> _ACTION ITEM_
Produce an exact copy of all the records.

+-------+

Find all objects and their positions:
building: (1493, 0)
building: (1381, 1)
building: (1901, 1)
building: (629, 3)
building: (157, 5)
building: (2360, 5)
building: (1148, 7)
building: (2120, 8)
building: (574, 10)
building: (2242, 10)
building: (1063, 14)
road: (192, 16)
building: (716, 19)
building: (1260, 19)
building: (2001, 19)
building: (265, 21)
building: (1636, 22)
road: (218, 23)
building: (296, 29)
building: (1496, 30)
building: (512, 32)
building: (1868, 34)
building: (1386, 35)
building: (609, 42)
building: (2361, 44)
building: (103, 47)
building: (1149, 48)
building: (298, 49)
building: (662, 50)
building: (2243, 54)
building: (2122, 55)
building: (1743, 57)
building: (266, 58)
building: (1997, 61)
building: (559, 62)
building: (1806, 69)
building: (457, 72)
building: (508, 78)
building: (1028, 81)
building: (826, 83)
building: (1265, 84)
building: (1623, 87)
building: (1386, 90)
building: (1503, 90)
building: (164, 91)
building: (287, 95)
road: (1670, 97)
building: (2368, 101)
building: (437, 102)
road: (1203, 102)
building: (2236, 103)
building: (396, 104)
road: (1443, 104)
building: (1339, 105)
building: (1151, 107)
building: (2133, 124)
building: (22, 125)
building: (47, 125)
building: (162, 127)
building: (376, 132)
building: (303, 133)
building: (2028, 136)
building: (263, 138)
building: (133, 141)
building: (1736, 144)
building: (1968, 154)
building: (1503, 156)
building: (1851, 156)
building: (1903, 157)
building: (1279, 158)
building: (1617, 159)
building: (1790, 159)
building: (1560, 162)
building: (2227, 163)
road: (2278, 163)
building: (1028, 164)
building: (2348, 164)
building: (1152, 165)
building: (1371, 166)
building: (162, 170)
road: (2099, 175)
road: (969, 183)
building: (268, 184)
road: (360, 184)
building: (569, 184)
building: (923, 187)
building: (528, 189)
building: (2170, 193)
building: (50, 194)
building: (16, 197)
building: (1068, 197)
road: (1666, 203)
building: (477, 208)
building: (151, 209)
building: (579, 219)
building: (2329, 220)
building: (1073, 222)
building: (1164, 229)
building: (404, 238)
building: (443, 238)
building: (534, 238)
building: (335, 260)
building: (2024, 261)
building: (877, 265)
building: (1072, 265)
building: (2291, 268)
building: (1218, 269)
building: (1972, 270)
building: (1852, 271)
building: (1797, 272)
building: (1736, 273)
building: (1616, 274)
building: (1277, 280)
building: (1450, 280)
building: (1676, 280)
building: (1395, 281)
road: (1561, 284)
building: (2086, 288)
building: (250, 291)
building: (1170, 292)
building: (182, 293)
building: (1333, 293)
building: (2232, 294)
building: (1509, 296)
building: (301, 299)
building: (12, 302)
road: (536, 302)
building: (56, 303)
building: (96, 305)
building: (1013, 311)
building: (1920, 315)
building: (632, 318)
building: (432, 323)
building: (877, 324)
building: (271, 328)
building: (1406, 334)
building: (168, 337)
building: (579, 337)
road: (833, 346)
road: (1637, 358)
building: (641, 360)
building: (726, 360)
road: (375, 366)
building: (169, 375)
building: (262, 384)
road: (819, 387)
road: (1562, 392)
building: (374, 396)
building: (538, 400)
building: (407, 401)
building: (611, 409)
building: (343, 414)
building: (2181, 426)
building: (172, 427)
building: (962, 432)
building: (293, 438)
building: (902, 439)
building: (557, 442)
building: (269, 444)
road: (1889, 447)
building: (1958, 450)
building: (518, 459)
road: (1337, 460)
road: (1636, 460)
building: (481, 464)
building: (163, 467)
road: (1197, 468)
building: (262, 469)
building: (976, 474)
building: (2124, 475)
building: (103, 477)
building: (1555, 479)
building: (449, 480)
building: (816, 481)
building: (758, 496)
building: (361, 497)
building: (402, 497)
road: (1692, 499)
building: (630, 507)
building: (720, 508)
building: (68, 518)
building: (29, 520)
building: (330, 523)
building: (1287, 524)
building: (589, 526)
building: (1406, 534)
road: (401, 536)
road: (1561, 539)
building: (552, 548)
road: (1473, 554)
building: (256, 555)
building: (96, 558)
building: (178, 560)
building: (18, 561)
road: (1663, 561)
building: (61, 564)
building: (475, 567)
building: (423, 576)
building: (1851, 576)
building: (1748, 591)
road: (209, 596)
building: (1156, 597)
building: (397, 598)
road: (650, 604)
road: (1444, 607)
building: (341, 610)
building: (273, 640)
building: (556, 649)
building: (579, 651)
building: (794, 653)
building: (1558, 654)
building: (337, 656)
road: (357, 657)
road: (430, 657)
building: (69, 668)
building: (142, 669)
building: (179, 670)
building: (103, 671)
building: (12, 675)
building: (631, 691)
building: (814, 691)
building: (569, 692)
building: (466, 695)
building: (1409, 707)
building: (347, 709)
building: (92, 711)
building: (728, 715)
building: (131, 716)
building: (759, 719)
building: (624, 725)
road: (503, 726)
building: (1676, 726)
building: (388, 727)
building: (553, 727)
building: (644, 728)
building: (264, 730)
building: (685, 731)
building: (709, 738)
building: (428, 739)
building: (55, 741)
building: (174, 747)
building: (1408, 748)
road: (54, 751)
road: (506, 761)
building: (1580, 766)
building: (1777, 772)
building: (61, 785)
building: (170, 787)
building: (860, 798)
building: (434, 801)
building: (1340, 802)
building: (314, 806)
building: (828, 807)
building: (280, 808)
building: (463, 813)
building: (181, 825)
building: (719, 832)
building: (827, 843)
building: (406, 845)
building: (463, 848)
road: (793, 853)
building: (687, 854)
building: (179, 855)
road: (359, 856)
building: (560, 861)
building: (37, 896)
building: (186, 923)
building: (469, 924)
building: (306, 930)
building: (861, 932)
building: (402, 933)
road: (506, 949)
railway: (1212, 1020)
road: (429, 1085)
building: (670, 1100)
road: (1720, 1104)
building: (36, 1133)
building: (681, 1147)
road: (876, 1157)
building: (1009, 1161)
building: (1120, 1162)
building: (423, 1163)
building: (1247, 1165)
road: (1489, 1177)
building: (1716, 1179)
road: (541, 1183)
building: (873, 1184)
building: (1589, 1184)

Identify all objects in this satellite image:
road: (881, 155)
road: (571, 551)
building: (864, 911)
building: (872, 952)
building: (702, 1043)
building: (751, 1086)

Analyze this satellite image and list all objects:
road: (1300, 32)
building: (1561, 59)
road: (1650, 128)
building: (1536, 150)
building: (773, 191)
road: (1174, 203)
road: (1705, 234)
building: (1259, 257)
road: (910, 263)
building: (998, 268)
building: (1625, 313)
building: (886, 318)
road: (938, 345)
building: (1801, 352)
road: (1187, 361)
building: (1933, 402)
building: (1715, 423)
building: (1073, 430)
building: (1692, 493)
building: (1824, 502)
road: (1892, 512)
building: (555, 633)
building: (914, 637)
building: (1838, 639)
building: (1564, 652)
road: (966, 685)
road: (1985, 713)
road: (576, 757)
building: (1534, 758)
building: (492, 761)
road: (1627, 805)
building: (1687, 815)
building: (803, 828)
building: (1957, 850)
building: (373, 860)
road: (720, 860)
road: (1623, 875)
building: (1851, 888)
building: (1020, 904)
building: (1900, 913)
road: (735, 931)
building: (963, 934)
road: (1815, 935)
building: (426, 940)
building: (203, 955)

+-------+

> _RESULT_
Find all objects and their positions:
building: (1493, 0)
building: (1381, 1)
building: (1901, 1)
building: (629, 3)
building: (157, 5)
building: (2360, 5)
building: (1148, 7)
building: (2120, 8)
building: (574, 10)
building: (2242, 10)
building: (1063, 14)
road: (192, 16)
building: (716, 19)
building: (1260, 19)
building: (2001, 19)
building: (265, 21)
building: (1636, 22)
road: (218, 23)
building: (296, 29)
building: (1496, 30)
building: (512, 32)
building: (1868, 34)
building: (1386, 35)
building: (609, 42)
building: (2361, 44)
building: (103, 47)
building: (1149, 48)
building: (298, 49)
building: (662, 50)
building: (2243, 54)
building: (2122, 55)
building: (1743, 57)
building: (266, 58)
building: (1997, 61)
building: (559, 62)
building: (1806, 69)
building: (457, 72)
building: (508, 78)
building: (1028, 81)
building: (826, 83)
building: (1265, 84)
building: (1623, 87)
building: (1386, 90)
building: (1503, 90)
building: (164, 91)
building: (287, 95)
road: (1670, 97)
building: (2368, 101)
building: (437, 102)
road: (1203, 102)
building: (2236, 103)
building: (396, 104)
road: (1443, 104)
building: (1339, 105)
building: (1151, 107)
building: (2133, 124)
building: (22, 125)
building: (47, 125)
building: (162, 127)
building: (376, 132)
building: (303, 133)
building: (2028, 136)
building: (263, 138)
building: (133, 141)
building: (1736, 144)
building: (1968, 154)
building: (1503, 156)
building: (1851, 156)
building: (1903, 157)
building: (1279, 158)
building: (1617, 159)
building: (1790, 159)
building: (1560, 162)
building: (2227, 163)
road: (2278, 163)
building: (1028, 164)
building: (2348, 164)
building: (1152, 165)
building: (1371, 166)
building: (162, 170)
road: (2099, 175)
road: (969, 183)
building: (268, 184)
road: (360, 184)
building: (569, 184)
building: (923, 187)
building: (528, 189)
building: (2170, 193)
building: (50, 194)
building: (16, 197)
building: (1068, 197)
road: (1666, 203)
building: (477, 208)
building: (151, 209)
building: (579, 219)
building: (2329, 220)
building: (1073, 222)
building: (1164, 229)
building: (404, 238)
building: (443, 238)
building: (534, 238)
building: (335, 260)
building: (2024, 261)
building: (877, 265)
building: (1072, 265)
building: (2291, 268)
building: (1218, 269)
building: (1972, 270)
building: (1852, 271)
building: (1797, 272)
building: (1736, 273)
building: (1616, 274)
building: (1277, 280)
building: (1450, 280)
building: (1676, 280)
building: (1395, 281)
road: (1561, 284)
building: (2086, 288)
building: (250, 291)
building: (1170, 292)
building: (182, 293)
building: (1333, 293)
building: (2232, 294)
building: (1509, 296)
building: (301, 299)
building: (12, 302)
road: (536, 302)
building: (56, 303)
building: (96, 305)
building: (1013, 311)
building: (1920, 315)
building: (632, 318)
building: (432, 323)
building: (877, 324)
building: (271, 328)
building: (1406, 334)
building: (168, 337)
building: (579, 337)
road: (833, 346)
road: (1637, 358)
building: (641, 360)
building: (726, 360)
road: (375, 366)
building: (169, 375)
building: (262, 384)
road: (819, 387)
road: (1562, 392)
building: (374, 396)
building: (538, 400)
building: (407, 401)
building: (611, 409)
building: (343, 414)
building: (2181, 426)
building: (172, 427)
building: (962, 432)
building: (293, 438)
building: (902, 439)
building: (557, 442)
building: (269, 444)
road: (1889, 447)
building: (1958, 450)
building: (518, 459)
road: (1337, 460)
road: (1636, 460)
building: (481, 464)
building: (163, 467)
road: (1197, 468)
building: (262, 469)
building: (976, 474)
building: (2124, 475)
building: (103, 477)
building: (1555, 479)
building: (449, 480)
building: (816, 481)
building: (758, 496)
building: (361, 497)
building: (402, 497)
road: (1692, 499)
building: (630, 507)
building: (720, 508)
building: (68, 518)
building: (29, 520)
building: (330, 523)
building: (1287, 524)
building: (589, 526)
building: (1406, 534)
road: (401, 536)
road: (1561, 539)
building: (552, 548)
road: (1473, 554)
building: (256, 555)
building: (96, 558)
building: (178, 560)
building: (18, 561)
road: (1663, 561)
building: (61, 564)
building: (475, 567)
building: (423, 576)
building: (1851, 576)
building: (1748, 591)
road: (209, 596)
building: (1156, 597)
building: (397, 598)
road: (650, 604)
road: (1444, 607)
building: (341, 610)
building: (273, 640)
building: (556, 649)
building: (579, 651)
building: (794, 653)
building: (1558, 654)
building: (337, 656)
road: (357, 657)
road: (430, 657)
building: (69, 668)
building: (142, 669)
building: (179, 670)
building: (103, 671)
building: (12, 675)
building: (631, 691)
building: (814, 691)
building: (569, 692)
building: (466, 695)
building: (1409, 707)
building: (347, 709)
building: (92, 711)
building: (728, 715)
building: (131, 716)
building: (759, 719)
building: (624, 725)
road: (503, 726)
building: (1676, 726)
building: (388, 727)
building: (553, 727)
building: (644, 728)
building: (264, 730)
building: (685, 731)
building: (709, 738)
building: (428, 739)
building: (55, 741)
building: (174, 747)
building: (1408, 748)
road: (54, 751)
road: (506, 761)
building: (1580, 766)
building: (1777, 772)
building: (61, 785)
building: (170, 787)
building: (860, 798)
building: (434, 801)
building: (1340, 802)
building: (314, 806)
building: (828, 807)
building: (280, 808)
building: (463, 813)
building: (181, 825)
building: (719, 832)
building: (827, 843)
building: (406, 845)
building: (463, 848)
road: (793, 853)
building: (687, 854)
building: (179, 855)
road: (359, 856)
building: (560, 861)
building: (37, 896)
building: (186, 923)
building: (469, 924)
building: (306, 930)
building: (861, 932)
building: (402, 933)
road: (506, 949)
railway: (1212, 1020)
road: (429, 1085)
building: (670, 1100)
road: (1720, 1104)
building: (36, 1133)
building: (681, 1147)
road: (876, 1157)
building: (1009, 1161)
building: (1120, 1162)
building: (423, 1163)
building: (1247, 1165)
road: (1489, 1177)
building: (1716, 1179)
road: (541, 1183)
building: (873, 1184)
building: (1589, 1184)

Identify all objects in this satellite image:
road: (881, 155)
road: (571, 551)
building: (864, 911)
building: (872, 952)
building: (702, 1043)
building: (751, 1086)

Analyze this satellite image and list all objects:
road: (1300, 32)
building: (1561, 59)
road: (1650, 128)
building: (1536, 150)
building: (773, 191)
road: (1174, 203)
road: (1705, 234)
building: (1259, 257)
road: (910, 263)
building: (998, 268)
building: (1625, 313)
building: (886, 318)
road: (938, 345)
building: (1801, 352)
road: (1187, 361)
building: (1933, 402)
building: (1715, 423)
building: (1073, 430)
building: (1692, 493)
building: (1824, 502)
road: (1892, 512)
building: (555, 633)
building: (914, 637)
building: (1838, 639)
building: (1564, 652)
road: (966, 685)
road: (1985, 713)
road: (576, 757)
building: (1534, 758)
building: (492, 761)
road: (1627, 805)
building: (1687, 815)
building: (803, 828)
building: (1957, 850)
building: (373, 860)
road: (720, 860)
road: (1623, 875)
building: (1851, 888)
building: (1020, 904)
building: (1900, 913)
road: (735, 931)
building: (963, 934)
road: (1815, 935)
building: (426, 940)
building: (203, 955)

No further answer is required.